─── Available data ───
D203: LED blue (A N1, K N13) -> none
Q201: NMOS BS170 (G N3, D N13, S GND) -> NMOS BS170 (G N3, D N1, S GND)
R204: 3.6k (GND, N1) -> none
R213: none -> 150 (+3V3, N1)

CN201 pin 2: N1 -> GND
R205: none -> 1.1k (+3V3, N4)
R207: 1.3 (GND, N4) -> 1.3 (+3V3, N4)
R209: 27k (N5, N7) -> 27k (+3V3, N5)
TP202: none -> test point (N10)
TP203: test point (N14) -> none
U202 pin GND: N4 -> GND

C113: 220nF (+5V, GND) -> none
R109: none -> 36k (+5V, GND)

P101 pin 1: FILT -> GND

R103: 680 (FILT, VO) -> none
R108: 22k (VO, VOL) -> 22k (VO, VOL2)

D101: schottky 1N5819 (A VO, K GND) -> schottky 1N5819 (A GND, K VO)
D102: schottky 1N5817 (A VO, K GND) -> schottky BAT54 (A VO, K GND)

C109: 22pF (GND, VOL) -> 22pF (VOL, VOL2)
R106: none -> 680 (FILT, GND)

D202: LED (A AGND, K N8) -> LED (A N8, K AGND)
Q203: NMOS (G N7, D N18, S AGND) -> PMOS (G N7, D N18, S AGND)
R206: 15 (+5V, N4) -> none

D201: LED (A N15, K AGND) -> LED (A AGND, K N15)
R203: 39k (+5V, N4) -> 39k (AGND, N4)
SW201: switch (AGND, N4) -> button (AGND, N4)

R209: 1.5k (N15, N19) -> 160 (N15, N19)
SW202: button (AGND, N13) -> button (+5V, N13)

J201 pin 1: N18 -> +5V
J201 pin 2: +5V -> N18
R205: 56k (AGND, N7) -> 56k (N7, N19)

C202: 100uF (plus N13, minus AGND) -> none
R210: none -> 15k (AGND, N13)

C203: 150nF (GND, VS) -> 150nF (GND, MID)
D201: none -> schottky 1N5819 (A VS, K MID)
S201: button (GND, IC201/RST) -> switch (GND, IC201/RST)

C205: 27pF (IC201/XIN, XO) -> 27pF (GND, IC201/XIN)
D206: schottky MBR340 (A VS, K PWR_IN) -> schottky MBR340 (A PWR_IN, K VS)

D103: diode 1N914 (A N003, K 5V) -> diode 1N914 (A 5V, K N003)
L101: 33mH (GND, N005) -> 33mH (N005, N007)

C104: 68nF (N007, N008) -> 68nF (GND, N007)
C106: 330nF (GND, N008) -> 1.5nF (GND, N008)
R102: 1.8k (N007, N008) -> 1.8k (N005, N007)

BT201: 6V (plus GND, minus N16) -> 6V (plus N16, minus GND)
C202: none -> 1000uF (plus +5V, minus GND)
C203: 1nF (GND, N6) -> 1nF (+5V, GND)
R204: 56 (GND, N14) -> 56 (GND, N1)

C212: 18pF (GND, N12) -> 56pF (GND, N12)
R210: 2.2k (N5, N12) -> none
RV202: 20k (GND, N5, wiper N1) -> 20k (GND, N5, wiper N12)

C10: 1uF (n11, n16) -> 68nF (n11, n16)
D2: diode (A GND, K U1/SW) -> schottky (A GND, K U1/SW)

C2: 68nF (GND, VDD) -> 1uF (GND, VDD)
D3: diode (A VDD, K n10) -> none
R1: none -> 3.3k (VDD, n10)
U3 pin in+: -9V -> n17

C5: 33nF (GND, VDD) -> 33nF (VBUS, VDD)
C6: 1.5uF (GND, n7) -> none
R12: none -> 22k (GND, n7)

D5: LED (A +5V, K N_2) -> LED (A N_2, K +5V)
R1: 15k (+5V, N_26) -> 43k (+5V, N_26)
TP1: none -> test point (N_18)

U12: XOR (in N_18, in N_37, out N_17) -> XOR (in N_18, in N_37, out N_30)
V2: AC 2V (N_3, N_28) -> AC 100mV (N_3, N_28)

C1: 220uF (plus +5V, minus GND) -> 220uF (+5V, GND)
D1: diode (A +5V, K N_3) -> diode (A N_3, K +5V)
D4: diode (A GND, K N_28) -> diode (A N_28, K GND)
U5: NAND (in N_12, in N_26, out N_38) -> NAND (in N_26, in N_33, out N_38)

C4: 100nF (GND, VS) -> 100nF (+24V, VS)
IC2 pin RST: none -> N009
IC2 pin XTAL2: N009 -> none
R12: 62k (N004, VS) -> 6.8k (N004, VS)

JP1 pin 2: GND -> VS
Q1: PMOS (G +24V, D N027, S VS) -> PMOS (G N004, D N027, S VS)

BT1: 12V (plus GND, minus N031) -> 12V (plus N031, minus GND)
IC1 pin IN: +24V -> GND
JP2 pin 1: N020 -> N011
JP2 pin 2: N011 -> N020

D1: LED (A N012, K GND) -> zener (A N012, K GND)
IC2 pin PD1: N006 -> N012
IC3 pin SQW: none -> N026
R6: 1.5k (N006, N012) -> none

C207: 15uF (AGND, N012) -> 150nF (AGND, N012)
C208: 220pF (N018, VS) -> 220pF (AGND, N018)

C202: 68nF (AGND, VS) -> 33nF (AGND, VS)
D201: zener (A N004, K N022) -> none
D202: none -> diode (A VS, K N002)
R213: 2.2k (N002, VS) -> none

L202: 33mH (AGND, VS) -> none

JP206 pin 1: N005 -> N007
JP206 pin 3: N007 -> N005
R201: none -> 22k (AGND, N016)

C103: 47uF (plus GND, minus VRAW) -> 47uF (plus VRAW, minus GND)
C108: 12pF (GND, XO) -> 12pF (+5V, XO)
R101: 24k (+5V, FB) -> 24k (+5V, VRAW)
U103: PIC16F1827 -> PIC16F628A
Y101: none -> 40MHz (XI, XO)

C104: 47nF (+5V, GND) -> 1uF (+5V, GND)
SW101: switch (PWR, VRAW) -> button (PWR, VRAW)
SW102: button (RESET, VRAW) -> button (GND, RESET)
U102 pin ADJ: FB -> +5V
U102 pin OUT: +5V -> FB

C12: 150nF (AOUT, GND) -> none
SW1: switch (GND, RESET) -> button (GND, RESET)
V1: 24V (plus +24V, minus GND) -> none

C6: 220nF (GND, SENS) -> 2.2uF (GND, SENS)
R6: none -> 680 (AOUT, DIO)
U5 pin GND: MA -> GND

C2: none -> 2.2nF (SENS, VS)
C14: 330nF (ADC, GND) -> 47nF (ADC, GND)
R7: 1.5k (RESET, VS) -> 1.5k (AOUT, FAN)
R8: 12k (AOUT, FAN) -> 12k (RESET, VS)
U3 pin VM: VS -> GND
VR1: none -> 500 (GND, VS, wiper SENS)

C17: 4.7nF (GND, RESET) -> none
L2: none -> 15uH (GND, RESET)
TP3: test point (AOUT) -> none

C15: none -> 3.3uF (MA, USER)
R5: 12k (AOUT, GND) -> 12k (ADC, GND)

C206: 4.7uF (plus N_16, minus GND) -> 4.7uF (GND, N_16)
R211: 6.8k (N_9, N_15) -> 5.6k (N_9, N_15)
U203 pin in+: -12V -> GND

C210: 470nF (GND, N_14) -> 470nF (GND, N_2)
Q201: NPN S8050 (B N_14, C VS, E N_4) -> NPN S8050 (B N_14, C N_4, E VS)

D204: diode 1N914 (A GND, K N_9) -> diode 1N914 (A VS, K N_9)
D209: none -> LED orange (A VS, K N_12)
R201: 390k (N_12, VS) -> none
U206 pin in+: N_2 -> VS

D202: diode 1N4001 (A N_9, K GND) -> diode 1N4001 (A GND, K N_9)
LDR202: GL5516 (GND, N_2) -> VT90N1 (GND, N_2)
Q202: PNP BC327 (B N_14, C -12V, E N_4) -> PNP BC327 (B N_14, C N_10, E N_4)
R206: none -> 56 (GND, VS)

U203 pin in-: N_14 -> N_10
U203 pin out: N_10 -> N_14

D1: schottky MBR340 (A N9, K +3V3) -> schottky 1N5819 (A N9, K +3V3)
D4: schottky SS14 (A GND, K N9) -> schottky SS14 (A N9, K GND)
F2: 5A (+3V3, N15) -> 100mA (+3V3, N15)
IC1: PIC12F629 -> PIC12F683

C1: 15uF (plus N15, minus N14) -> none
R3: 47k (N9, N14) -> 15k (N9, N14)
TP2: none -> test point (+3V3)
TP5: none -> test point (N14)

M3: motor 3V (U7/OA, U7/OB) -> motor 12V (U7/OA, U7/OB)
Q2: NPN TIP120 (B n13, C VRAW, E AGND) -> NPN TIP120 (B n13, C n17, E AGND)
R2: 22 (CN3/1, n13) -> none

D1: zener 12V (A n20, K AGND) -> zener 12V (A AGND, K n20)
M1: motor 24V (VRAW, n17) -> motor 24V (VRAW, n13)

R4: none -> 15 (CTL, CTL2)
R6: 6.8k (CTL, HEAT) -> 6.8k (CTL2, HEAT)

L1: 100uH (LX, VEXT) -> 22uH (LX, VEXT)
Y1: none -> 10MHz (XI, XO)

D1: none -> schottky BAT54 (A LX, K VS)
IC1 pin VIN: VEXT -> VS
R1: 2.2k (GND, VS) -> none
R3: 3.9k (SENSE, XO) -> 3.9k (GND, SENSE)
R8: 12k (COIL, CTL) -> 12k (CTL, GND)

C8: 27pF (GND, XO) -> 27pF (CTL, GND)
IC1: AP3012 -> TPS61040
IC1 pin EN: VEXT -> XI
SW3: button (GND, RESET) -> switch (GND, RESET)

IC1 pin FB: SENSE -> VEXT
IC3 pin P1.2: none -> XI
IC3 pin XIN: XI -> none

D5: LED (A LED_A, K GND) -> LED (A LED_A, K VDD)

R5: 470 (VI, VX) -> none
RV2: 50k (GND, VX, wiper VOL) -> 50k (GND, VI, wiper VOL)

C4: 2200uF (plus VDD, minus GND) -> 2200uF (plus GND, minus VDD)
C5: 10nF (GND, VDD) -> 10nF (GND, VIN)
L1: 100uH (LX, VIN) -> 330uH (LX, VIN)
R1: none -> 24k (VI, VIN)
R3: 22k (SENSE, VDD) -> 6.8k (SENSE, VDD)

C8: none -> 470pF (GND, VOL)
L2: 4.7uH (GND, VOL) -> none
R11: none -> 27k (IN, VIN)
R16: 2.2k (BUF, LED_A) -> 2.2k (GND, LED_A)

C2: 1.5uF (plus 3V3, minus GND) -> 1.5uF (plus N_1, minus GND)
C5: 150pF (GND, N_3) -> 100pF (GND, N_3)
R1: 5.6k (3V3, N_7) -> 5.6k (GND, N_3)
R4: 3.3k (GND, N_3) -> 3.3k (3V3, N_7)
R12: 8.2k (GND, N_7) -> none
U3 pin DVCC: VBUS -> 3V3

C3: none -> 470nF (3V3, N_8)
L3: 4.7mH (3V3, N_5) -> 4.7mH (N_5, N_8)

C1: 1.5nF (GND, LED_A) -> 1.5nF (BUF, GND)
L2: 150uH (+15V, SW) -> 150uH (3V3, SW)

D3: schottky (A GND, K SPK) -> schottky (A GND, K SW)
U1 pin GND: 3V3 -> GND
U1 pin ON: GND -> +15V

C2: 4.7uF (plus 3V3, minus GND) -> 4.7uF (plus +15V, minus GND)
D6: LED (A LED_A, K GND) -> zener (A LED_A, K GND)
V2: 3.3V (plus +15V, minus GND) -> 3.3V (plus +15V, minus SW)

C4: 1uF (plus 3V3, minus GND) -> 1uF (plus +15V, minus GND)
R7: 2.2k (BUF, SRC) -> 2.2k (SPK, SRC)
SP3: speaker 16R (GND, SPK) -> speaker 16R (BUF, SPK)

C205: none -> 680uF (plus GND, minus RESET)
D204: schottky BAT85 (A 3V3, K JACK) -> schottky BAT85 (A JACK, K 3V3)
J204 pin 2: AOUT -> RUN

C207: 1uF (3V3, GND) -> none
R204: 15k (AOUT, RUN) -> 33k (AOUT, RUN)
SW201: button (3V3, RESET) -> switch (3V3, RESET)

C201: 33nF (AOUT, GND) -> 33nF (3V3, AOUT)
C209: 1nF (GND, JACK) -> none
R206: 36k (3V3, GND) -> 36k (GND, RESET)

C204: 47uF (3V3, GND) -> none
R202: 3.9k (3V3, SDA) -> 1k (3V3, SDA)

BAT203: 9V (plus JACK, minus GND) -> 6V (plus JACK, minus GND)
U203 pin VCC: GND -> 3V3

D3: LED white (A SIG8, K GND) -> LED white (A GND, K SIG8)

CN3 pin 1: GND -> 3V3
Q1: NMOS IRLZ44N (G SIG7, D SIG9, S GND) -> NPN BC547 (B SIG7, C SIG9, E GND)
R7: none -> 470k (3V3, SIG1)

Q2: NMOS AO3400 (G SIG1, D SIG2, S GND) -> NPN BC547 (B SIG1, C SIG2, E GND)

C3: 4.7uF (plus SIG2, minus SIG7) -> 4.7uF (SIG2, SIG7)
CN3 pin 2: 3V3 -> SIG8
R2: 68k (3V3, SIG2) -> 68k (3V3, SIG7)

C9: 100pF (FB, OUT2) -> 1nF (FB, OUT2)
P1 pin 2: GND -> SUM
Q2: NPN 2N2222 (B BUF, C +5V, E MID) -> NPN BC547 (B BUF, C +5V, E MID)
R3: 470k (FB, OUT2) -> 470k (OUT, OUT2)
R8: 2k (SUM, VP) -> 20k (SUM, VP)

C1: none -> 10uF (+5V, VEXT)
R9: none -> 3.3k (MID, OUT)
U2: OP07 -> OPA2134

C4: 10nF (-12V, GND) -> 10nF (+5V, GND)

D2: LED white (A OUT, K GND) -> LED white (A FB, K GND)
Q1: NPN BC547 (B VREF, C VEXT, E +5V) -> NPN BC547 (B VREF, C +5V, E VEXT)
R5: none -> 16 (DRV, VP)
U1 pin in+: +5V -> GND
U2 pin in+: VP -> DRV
───
# Action item
Please copy, exactly as written, every line in the listing above from the line with "C207: 15uF (AGND, N012) -> 150nF (AGND, N012)" up to and including the line with "C104: 47nF (+5V, GND) -> 1uF (+5V, GND)".

# Problem solution
C207: 15uF (AGND, N012) -> 150nF (AGND, N012)
C208: 220pF (N018, VS) -> 220pF (AGND, N018)

C202: 68nF (AGND, VS) -> 33nF (AGND, VS)
D201: zener (A N004, K N022) -> none
D202: none -> diode (A VS, K N002)
R213: 2.2k (N002, VS) -> none

L202: 33mH (AGND, VS) -> none

JP206 pin 1: N005 -> N007
JP206 pin 3: N007 -> N005
R201: none -> 22k (AGND, N016)

C103: 47uF (plus GND, minus VRAW) -> 47uF (plus VRAW, minus GND)
C108: 12pF (GND, XO) -> 12pF (+5V, XO)
R101: 24k (+5V, FB) -> 24k (+5V, VRAW)
U103: PIC16F1827 -> PIC16F628A
Y101: none -> 40MHz (XI, XO)

C104: 47nF (+5V, GND) -> 1uF (+5V, GND)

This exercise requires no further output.